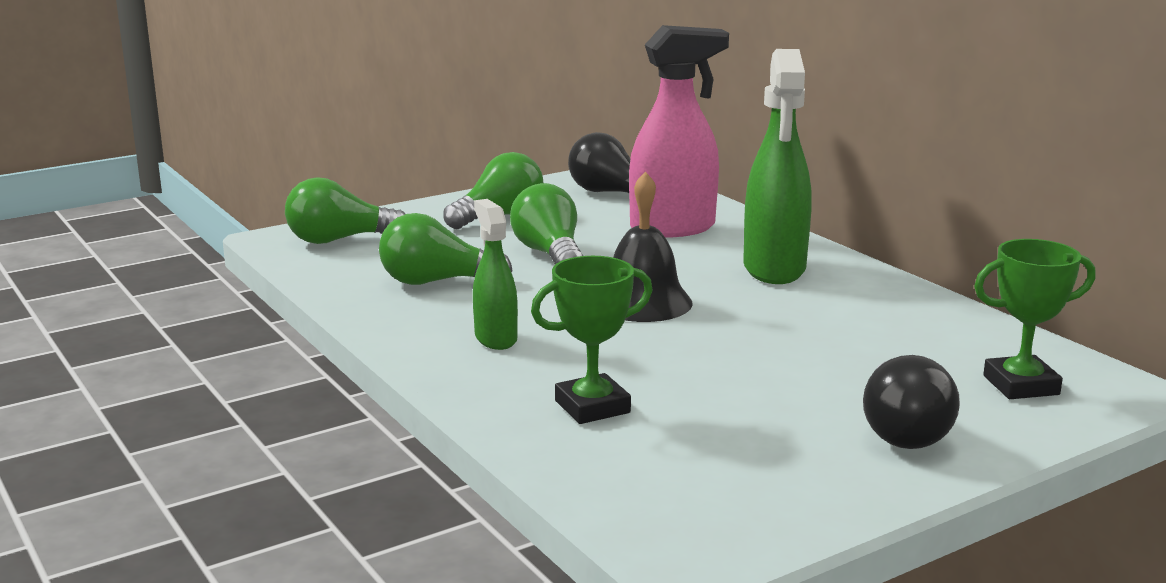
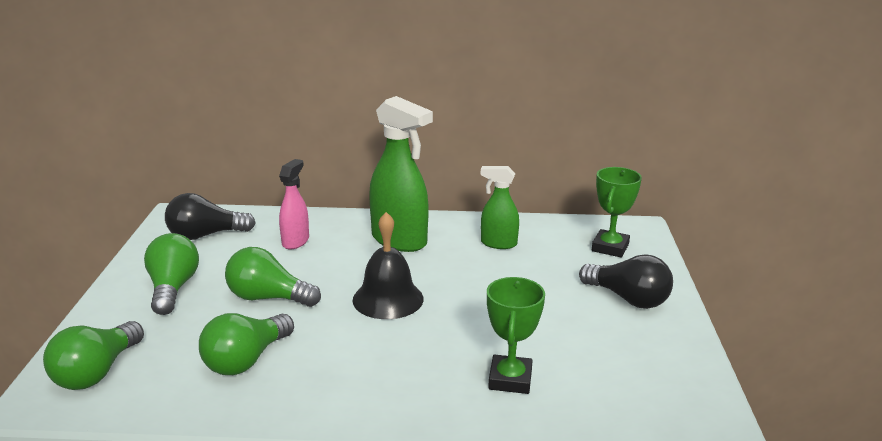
camera: 55 degrees left, 5 degrees up
(495, 338) = (372, 374): green spray bottle -> green spray bottle (498, 243)
(673, 228) = (295, 241): pink spray bottle -> pink spray bottle, size x0.57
══════
▶ _EXERCISE AIM_:
Reproduce the full material exactly, excluding the pictures.

▶ _SOLUTION TO THE PROBLEM_:
camera: 55 degrees left, 5 degrees up
(495, 338) = (372, 374): green spray bottle -> green spray bottle (498, 243)
(673, 228) = (295, 241): pink spray bottle -> pink spray bottle, size x0.57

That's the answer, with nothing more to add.